* Task material *
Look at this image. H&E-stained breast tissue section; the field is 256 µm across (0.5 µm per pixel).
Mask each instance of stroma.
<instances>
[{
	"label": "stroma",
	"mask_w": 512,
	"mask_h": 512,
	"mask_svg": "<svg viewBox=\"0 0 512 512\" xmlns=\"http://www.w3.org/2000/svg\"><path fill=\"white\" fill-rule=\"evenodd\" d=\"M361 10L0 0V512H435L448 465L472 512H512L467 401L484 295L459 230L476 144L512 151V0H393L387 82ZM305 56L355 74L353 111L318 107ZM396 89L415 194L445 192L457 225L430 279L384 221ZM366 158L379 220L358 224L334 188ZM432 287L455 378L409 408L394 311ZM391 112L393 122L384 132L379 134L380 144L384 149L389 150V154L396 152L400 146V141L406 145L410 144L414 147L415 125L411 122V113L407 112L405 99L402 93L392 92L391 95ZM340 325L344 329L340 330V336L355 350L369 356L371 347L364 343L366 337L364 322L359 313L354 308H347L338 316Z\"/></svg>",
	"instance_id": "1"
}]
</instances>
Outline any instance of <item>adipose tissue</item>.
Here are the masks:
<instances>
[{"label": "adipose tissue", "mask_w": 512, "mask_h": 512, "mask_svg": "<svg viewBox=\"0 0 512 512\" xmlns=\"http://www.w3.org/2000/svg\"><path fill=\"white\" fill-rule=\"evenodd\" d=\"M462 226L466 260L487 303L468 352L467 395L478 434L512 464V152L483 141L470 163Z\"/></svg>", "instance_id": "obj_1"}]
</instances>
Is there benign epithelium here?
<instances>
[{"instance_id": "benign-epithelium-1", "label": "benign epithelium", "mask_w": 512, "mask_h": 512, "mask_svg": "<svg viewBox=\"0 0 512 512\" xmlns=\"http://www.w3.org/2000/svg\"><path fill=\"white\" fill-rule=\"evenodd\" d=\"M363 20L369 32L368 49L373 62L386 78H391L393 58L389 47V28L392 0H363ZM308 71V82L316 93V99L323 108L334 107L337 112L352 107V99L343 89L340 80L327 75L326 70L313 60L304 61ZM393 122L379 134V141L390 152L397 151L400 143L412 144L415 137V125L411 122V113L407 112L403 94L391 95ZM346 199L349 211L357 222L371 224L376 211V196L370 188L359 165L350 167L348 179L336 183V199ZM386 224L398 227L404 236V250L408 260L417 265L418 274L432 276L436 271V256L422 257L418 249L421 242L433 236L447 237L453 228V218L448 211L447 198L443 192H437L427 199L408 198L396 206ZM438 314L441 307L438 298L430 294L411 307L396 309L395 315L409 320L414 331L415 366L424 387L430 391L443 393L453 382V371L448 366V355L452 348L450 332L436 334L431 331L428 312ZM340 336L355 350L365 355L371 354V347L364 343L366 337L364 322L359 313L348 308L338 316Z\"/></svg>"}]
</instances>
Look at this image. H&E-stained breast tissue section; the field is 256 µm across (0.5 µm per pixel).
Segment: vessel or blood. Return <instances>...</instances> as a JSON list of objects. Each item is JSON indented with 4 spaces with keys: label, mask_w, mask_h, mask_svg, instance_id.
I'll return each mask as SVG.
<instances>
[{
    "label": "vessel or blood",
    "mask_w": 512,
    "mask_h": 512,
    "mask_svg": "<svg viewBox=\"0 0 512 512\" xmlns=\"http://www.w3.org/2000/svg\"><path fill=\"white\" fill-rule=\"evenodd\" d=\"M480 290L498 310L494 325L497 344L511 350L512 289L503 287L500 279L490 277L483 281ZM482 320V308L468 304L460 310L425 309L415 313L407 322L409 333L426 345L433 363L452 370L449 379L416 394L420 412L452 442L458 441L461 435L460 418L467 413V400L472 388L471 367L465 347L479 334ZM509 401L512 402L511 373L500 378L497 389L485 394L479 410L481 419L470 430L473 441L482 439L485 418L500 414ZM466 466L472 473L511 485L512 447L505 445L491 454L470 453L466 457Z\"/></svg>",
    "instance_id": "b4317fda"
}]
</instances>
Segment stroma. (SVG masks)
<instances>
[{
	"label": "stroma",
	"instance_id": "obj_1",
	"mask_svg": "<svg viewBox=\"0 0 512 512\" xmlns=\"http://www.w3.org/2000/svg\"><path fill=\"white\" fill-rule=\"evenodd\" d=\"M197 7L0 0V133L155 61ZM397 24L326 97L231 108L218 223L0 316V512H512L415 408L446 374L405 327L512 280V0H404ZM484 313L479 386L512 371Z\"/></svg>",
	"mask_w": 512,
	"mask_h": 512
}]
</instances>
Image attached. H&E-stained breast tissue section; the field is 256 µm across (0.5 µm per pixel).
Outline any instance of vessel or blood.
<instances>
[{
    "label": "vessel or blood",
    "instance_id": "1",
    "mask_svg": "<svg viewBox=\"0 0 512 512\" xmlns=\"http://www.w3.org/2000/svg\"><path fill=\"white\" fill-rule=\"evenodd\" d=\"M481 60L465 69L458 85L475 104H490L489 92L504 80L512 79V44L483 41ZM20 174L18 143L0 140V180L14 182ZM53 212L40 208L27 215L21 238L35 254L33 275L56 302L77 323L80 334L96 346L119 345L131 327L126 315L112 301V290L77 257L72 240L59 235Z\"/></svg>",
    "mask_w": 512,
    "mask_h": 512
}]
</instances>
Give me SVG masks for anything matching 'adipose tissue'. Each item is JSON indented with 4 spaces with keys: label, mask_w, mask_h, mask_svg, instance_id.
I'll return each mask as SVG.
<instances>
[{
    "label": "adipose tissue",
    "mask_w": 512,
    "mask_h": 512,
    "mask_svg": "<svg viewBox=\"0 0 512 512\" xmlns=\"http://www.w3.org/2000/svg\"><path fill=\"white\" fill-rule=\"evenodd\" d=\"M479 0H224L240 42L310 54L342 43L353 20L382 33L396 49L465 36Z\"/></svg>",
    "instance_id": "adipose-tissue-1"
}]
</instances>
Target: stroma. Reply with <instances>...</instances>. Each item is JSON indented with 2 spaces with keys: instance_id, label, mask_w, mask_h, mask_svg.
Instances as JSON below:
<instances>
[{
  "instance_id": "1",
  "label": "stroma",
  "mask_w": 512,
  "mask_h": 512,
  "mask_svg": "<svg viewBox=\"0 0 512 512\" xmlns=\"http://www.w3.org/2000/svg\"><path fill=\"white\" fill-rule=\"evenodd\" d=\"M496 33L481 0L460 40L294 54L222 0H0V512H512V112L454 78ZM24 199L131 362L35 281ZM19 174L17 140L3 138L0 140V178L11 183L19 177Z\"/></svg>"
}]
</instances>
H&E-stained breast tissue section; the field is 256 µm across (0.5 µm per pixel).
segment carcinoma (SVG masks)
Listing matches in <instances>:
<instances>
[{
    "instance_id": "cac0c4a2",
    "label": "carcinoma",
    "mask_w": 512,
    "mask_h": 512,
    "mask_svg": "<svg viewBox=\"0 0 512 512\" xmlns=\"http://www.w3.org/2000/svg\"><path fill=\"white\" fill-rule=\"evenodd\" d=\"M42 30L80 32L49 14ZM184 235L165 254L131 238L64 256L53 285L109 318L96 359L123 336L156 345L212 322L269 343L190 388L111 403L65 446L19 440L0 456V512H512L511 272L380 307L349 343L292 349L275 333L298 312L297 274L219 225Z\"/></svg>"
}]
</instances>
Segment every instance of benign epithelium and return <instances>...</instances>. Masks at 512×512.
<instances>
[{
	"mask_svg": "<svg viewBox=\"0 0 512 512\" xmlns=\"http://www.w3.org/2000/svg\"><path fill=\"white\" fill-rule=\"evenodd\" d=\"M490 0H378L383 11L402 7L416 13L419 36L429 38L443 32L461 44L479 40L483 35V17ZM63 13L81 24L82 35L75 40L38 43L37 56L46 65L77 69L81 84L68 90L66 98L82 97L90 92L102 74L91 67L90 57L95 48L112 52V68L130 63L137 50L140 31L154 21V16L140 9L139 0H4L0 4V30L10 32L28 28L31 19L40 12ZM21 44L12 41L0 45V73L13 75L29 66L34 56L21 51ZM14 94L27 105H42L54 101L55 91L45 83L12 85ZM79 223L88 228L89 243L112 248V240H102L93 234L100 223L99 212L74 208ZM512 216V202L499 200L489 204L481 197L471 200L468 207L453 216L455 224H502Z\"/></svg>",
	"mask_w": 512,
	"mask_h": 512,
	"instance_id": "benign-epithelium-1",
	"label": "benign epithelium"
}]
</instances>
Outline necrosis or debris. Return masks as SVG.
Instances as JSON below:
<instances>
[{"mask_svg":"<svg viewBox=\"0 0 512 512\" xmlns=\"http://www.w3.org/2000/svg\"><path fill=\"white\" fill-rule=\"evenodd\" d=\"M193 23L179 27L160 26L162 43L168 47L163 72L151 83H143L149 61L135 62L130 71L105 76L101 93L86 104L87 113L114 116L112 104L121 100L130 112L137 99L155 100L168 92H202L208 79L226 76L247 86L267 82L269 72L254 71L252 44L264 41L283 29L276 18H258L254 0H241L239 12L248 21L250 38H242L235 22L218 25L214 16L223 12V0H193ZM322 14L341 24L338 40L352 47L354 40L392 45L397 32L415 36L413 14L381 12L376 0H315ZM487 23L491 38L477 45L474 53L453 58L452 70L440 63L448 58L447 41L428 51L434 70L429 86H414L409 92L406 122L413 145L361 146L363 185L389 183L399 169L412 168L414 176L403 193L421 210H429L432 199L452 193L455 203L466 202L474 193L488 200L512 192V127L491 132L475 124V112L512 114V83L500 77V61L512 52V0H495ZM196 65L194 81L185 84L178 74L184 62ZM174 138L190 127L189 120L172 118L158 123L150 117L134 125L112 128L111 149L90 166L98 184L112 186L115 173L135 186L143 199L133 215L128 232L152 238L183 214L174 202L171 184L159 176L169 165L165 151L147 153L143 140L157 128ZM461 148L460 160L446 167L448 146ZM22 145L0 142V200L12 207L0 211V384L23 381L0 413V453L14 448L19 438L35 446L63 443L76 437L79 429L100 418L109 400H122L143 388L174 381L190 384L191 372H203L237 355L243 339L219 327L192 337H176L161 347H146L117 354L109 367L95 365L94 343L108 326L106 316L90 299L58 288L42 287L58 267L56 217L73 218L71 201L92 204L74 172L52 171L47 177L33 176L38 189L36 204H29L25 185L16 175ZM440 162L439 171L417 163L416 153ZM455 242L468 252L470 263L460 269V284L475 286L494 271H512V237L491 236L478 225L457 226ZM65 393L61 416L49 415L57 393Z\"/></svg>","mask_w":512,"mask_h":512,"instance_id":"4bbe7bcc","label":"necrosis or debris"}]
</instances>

* Challenge *
Copy each line of the listing in which the word "stained" can be found.

* Exercise response *
Look at this image. H&E-stained breast tissue section; the field is 256 µm across (0.5 µm per pixel).
Look at this image. H&E-stained breast tissue section; the field is 256 µm across (0.5 µm per pixel).
Image attached. H&E-stained breast tissue section; the field is 256 µm across (0.5 µm per pixel).
H&E-stained breast tissue section; the field is 256 µm across (0.5 µm per pixel).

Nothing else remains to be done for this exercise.